About this task = At the line with "RTC3 pin SQW: RX -> A4", start transcribing; stop after the last line of the data below. Keep it exact and leave pictures out.

Listed records =
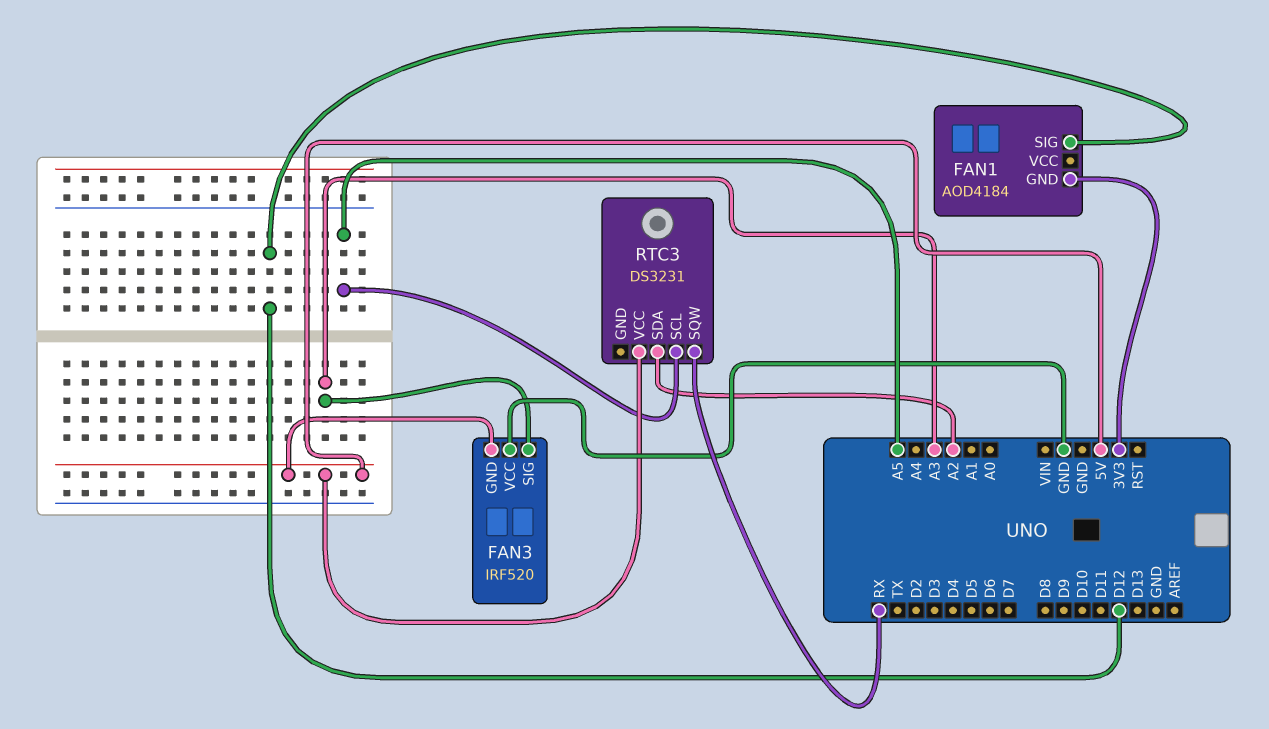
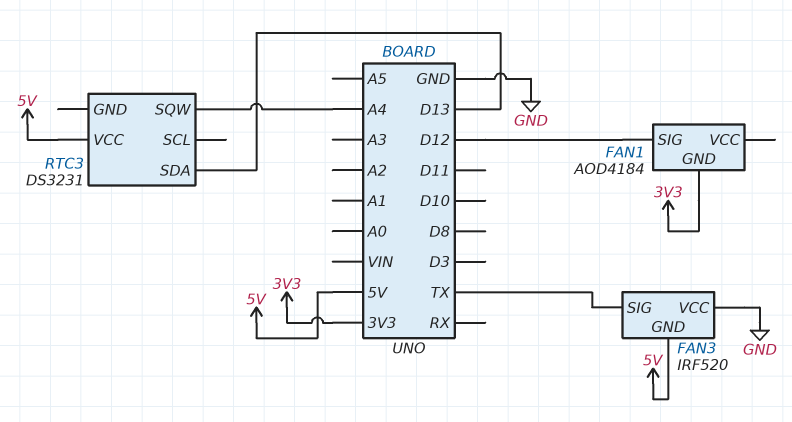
FAN3 pin SIG: A3 -> TX
RTC3 pin SCL: A5 -> none
RTC3 pin SDA: A2 -> D13
RTC3 pin SQW: RX -> A4

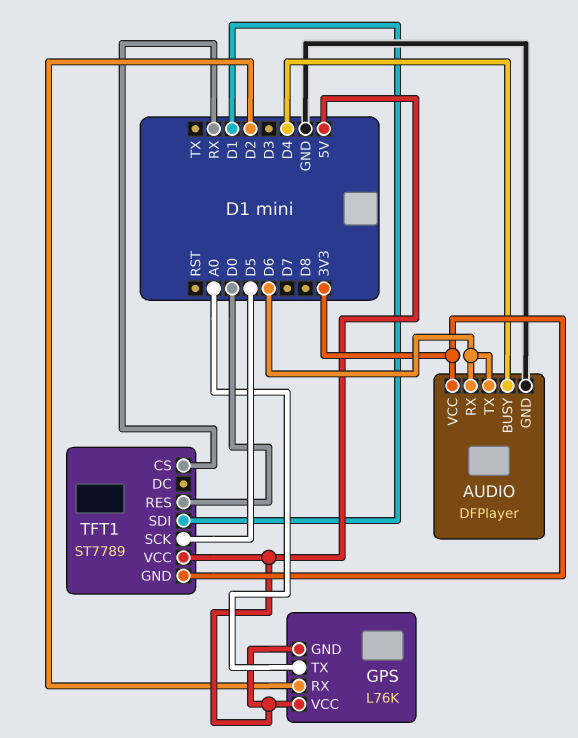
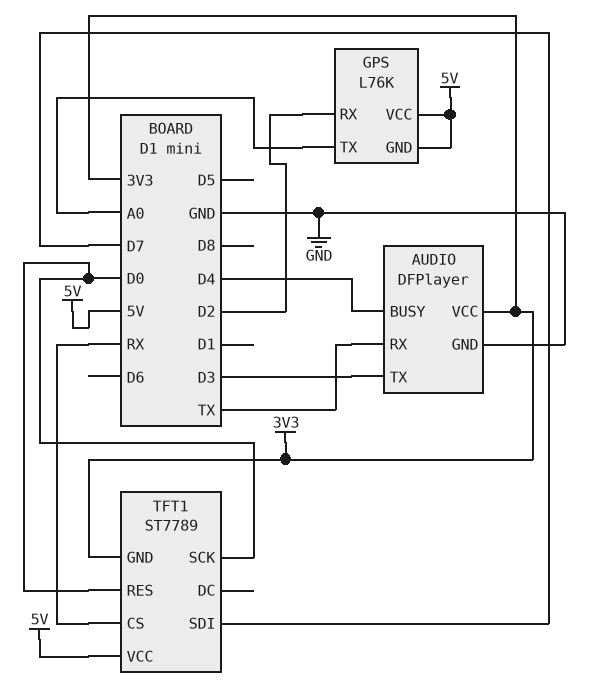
AUDIO pin RX: D6 -> TX
AUDIO pin TX: D6 -> D3
TFT1 pin SCK: D5 -> D0
TFT1 pin SDI: D1 -> D7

Exercise output =
RTC3 pin SQW: RX -> A4

AUDIO pin RX: D6 -> TX
AUDIO pin TX: D6 -> D3
TFT1 pin SCK: D5 -> D0
TFT1 pin SDI: D1 -> D7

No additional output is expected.